The lines to print run from the top of the material below to the line with "(180, 434) = (170, 416): white", inclusive; please copy them exactly, without pictures.

*** SUPPLIED MATERIAL ***

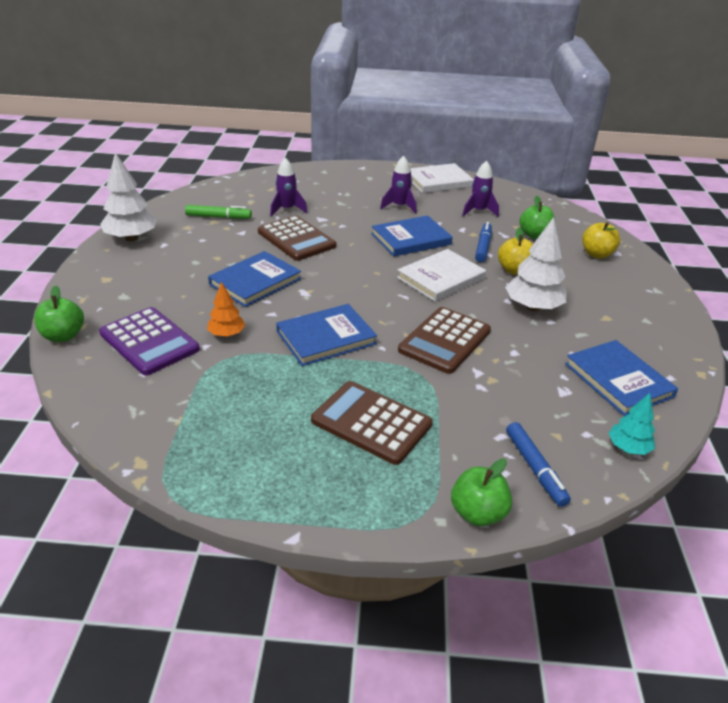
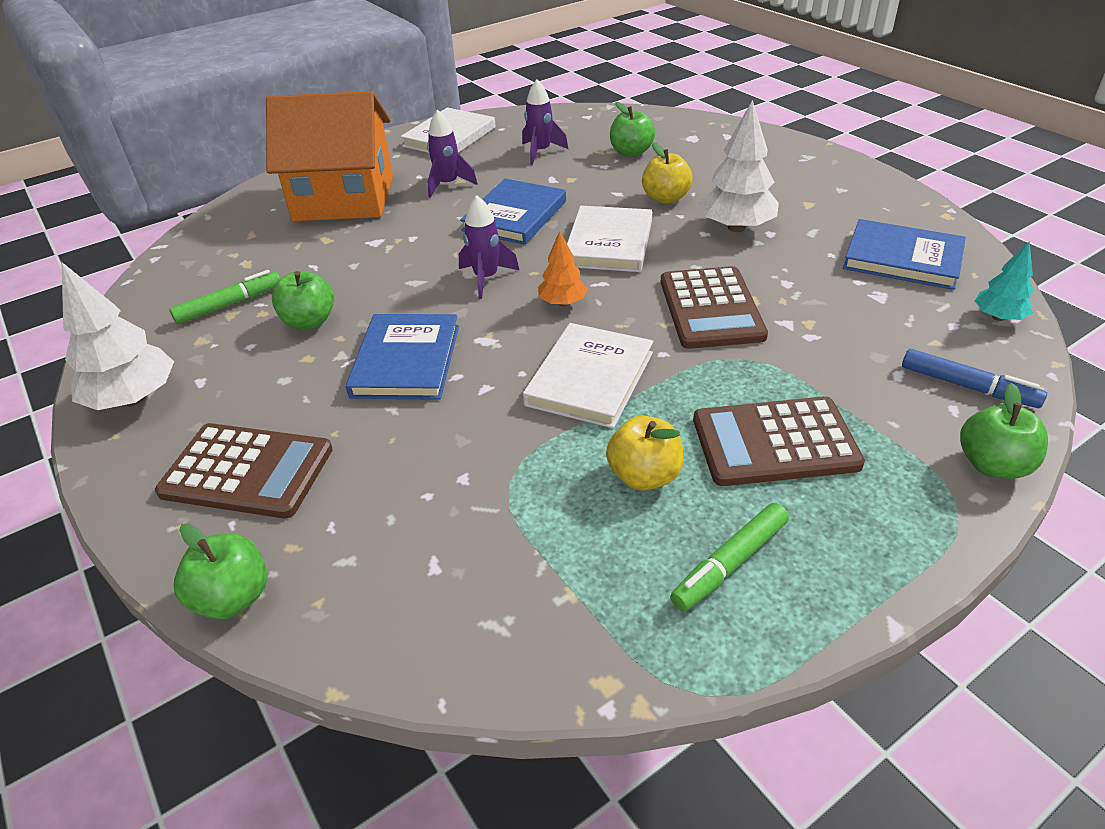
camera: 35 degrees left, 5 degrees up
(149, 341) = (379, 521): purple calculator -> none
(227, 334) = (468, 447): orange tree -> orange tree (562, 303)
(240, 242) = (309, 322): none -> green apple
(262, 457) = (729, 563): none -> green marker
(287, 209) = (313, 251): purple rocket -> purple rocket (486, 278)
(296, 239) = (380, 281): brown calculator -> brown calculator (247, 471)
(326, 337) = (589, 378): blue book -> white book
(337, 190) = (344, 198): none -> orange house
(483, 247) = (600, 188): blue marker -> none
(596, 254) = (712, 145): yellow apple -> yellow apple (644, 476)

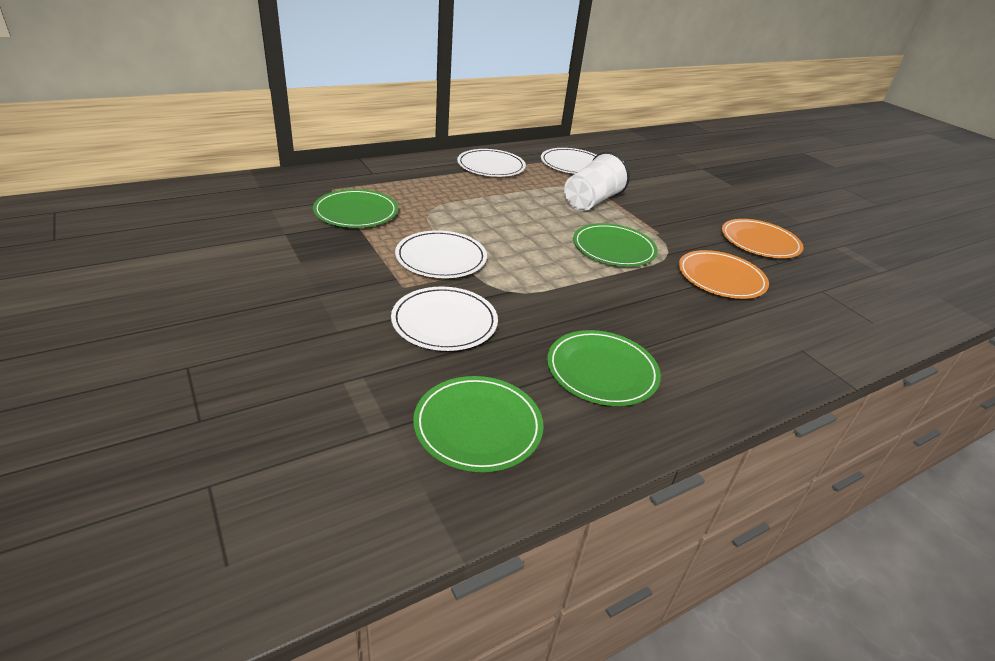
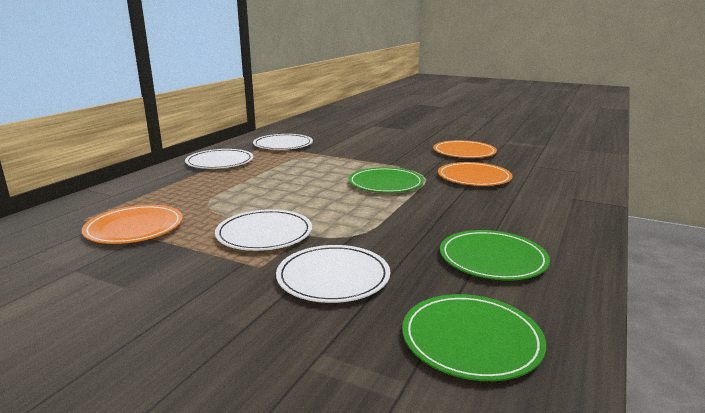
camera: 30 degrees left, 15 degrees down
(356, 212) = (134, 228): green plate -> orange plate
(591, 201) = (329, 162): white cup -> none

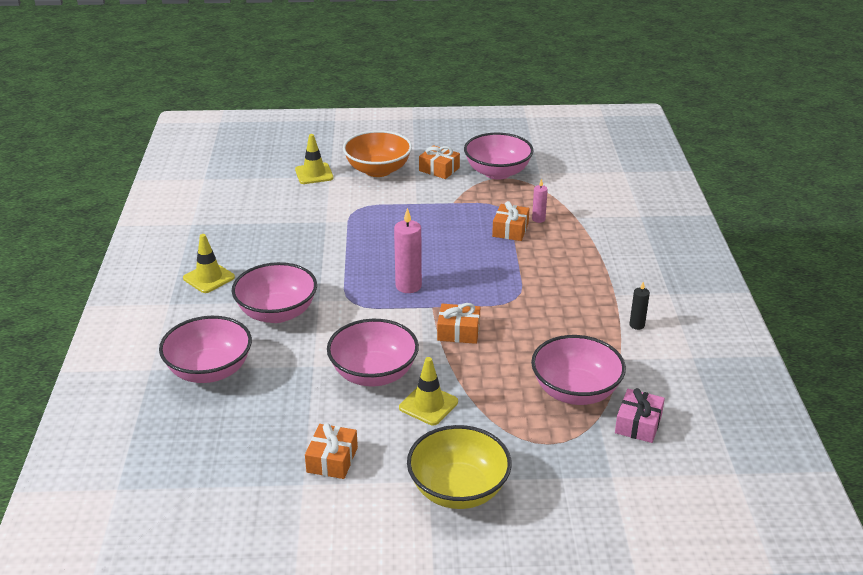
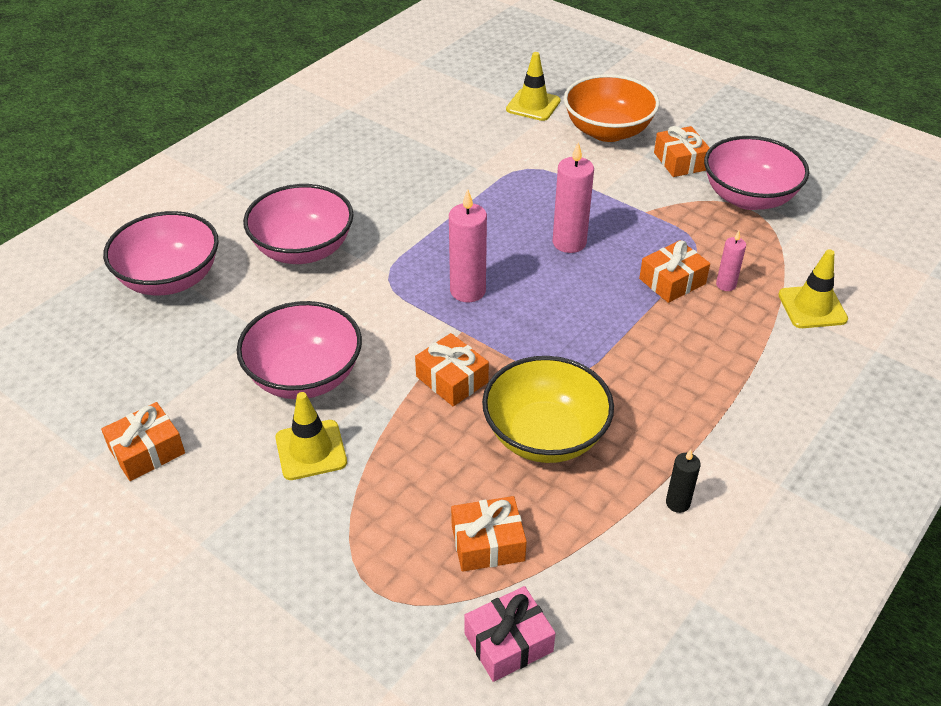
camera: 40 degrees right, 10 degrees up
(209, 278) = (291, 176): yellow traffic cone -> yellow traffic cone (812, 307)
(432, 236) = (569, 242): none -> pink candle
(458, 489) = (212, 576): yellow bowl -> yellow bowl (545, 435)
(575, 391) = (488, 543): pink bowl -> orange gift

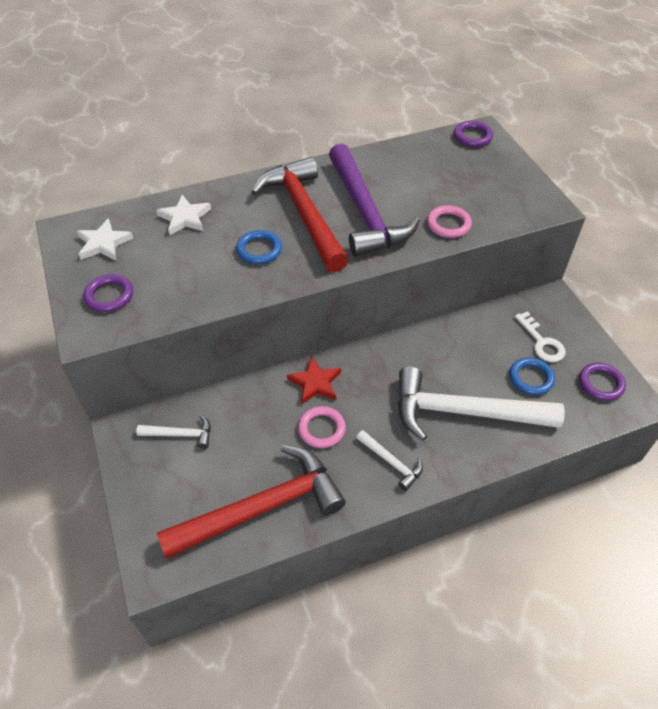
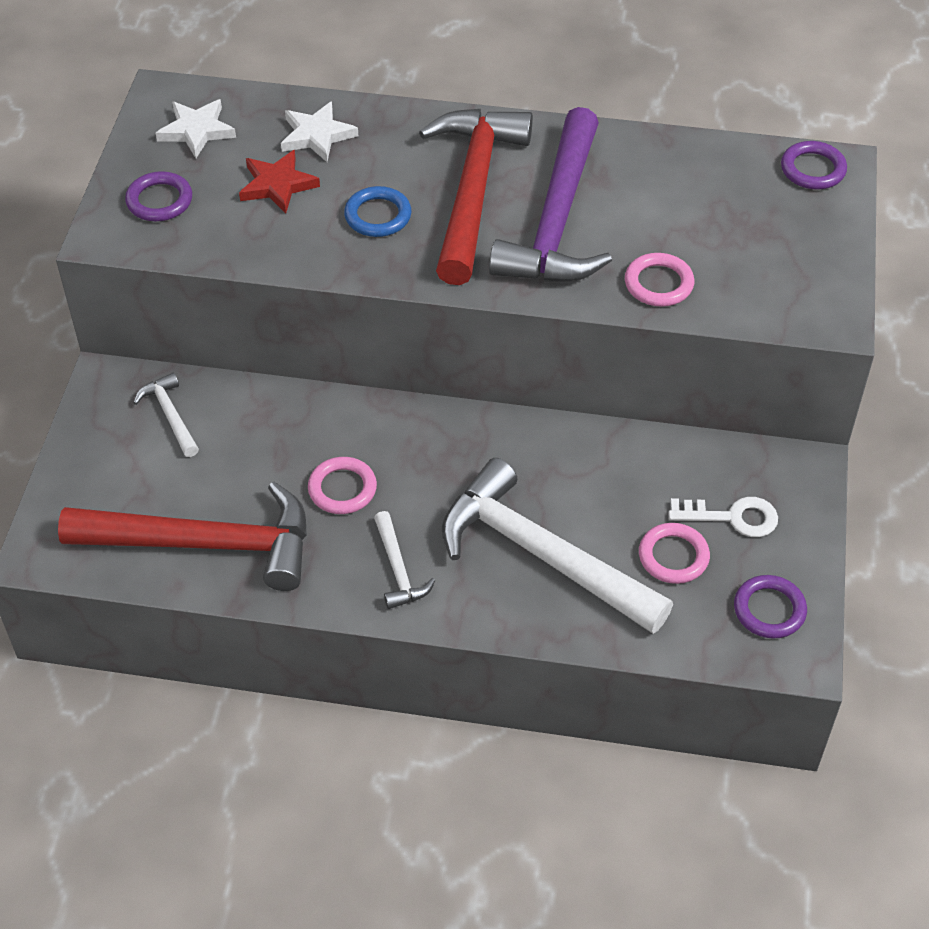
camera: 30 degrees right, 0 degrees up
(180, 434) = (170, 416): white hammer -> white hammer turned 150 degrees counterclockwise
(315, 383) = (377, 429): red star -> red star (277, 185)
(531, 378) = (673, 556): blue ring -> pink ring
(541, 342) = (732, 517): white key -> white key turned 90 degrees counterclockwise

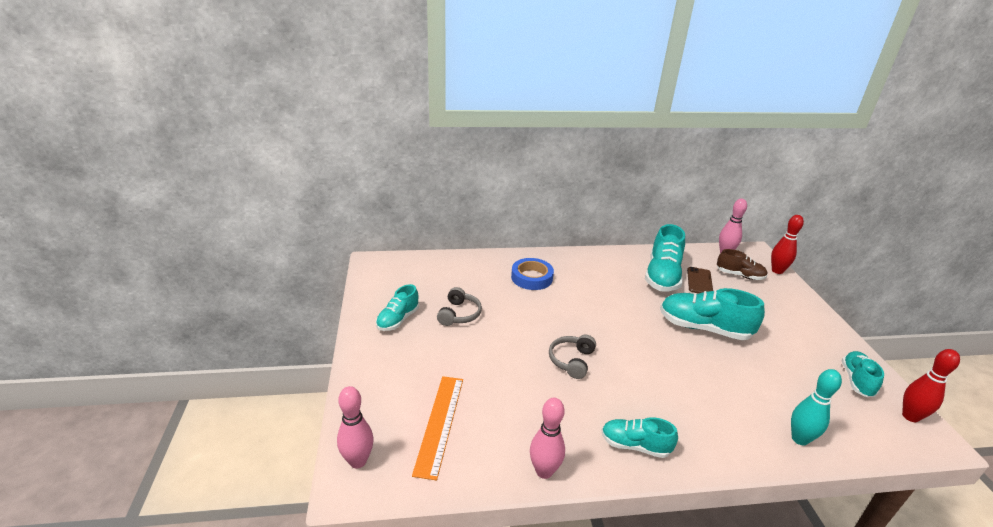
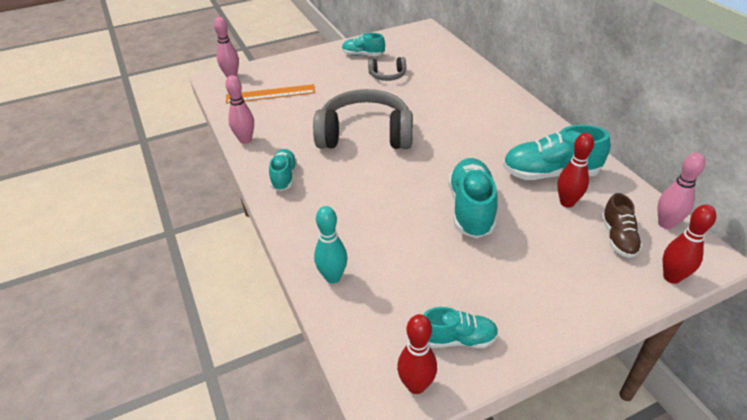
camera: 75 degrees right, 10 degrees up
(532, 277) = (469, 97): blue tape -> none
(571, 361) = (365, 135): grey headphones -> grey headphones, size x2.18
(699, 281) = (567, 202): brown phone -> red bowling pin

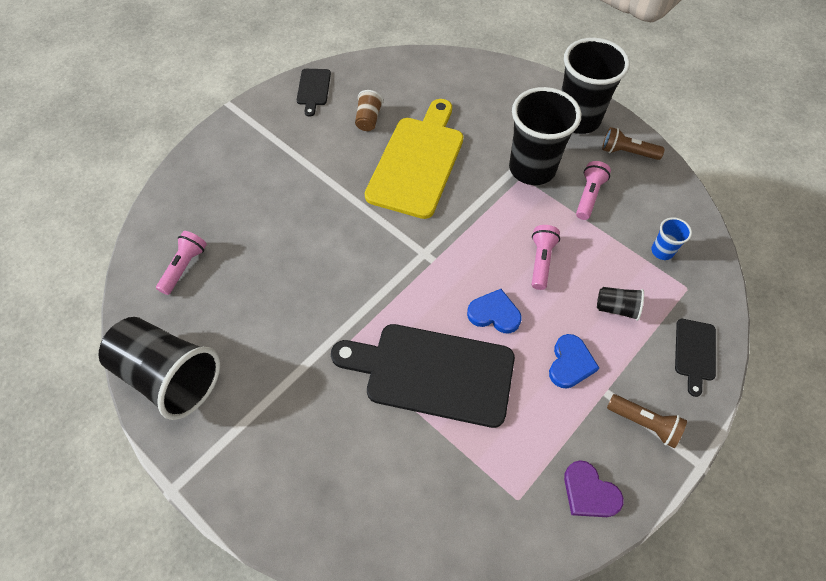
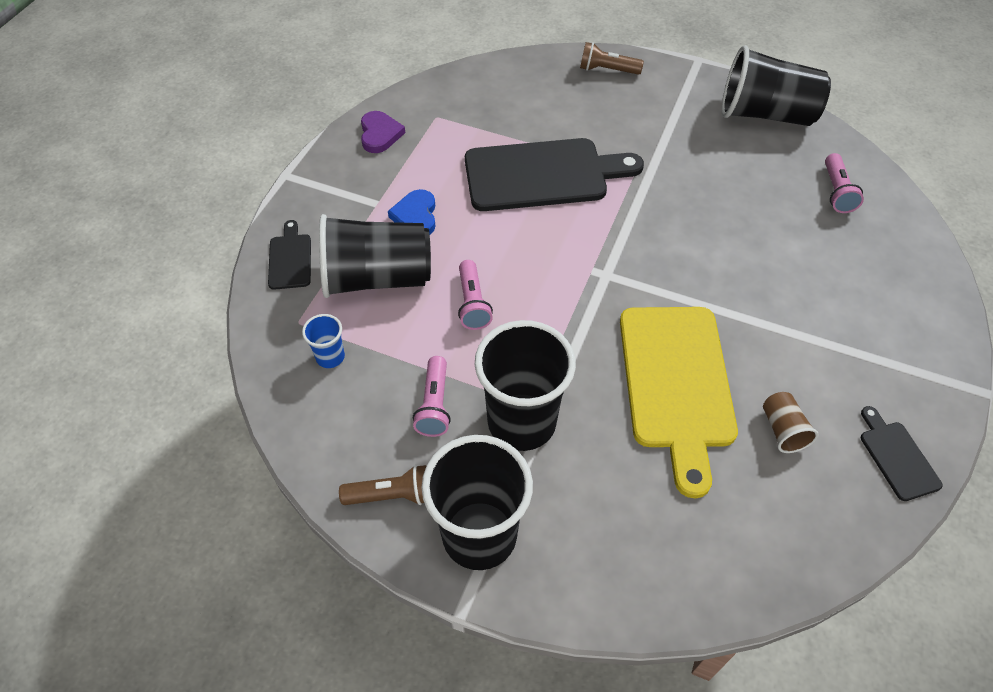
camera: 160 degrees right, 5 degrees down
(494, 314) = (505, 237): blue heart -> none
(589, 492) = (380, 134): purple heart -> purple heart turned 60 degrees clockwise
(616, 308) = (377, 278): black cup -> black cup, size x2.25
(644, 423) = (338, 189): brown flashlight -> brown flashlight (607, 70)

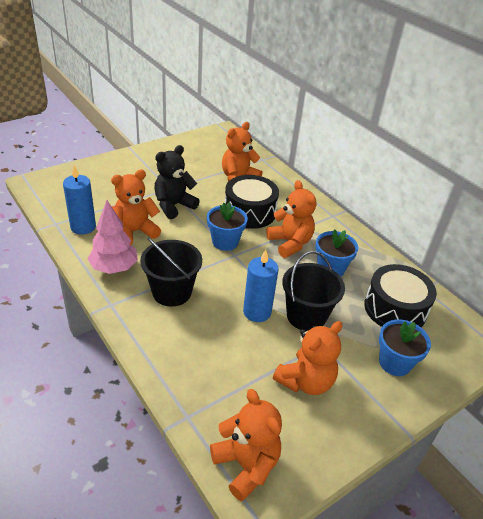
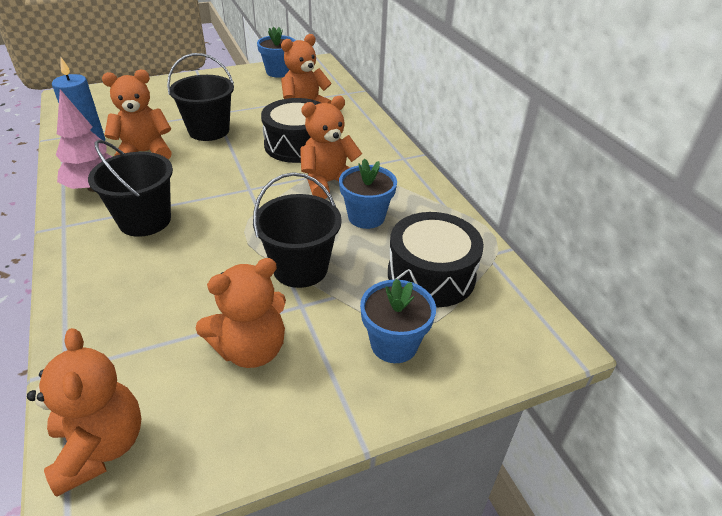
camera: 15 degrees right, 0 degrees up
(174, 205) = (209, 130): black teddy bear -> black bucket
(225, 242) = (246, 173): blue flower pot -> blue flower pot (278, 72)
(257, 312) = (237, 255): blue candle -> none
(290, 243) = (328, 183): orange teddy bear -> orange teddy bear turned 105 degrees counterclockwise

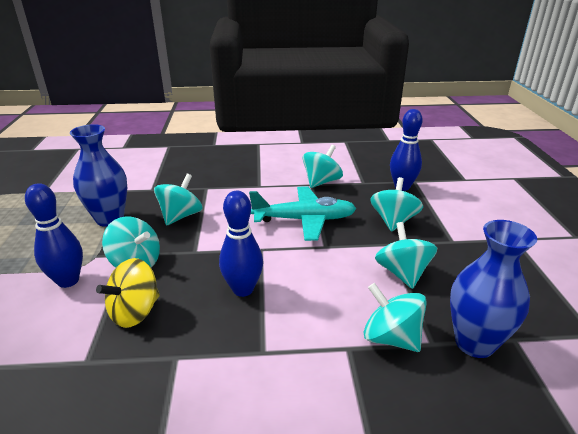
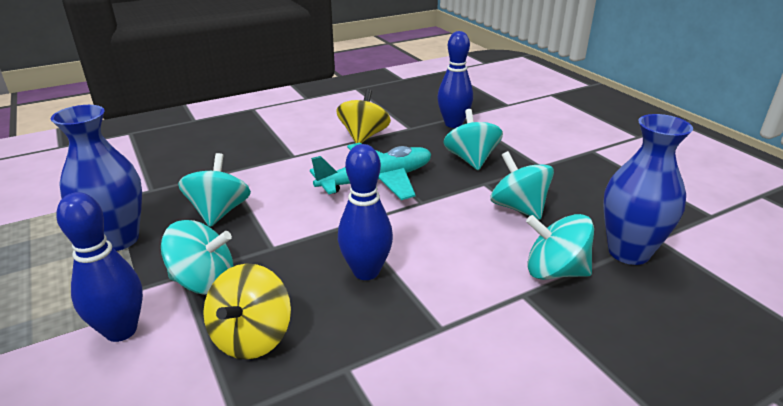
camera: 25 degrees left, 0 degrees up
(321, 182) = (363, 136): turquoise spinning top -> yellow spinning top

***

▸ ANSWER TO THE PROBLEM
camera: 35 degrees left, 5 degrees up
(149, 341) = (379, 521): purple calculator -> none
(227, 334) = (468, 447): orange tree -> orange tree (562, 303)
(240, 242) = (309, 322): none -> green apple
(262, 457) = (729, 563): none -> green marker
(287, 209) = (313, 251): purple rocket -> purple rocket (486, 278)
(296, 239) = (380, 281): brown calculator -> brown calculator (247, 471)
(326, 337) = (589, 378): blue book -> white book
(337, 190) = (344, 198): none -> orange house
(483, 247) = (600, 188): blue marker -> none
(596, 254) = (712, 145): yellow apple -> yellow apple (644, 476)

camera: 30 degrees left, 15 degrees down
(356, 212) = (134, 228): green plate -> orange plate
(591, 201) = (329, 162): white cup -> none

camera: 40 degrees right, 10 degrees up
(209, 278) = (291, 176): yellow traffic cone -> yellow traffic cone (812, 307)
(432, 236) = (569, 242): none -> pink candle
(458, 489) = (212, 576): yellow bowl -> yellow bowl (545, 435)
(575, 391) = (488, 543): pink bowl -> orange gift

camera: 30 degrees right, 0 degrees up
(180, 434) = (170, 416): white hammer -> white hammer turned 150 degrees counterclockwise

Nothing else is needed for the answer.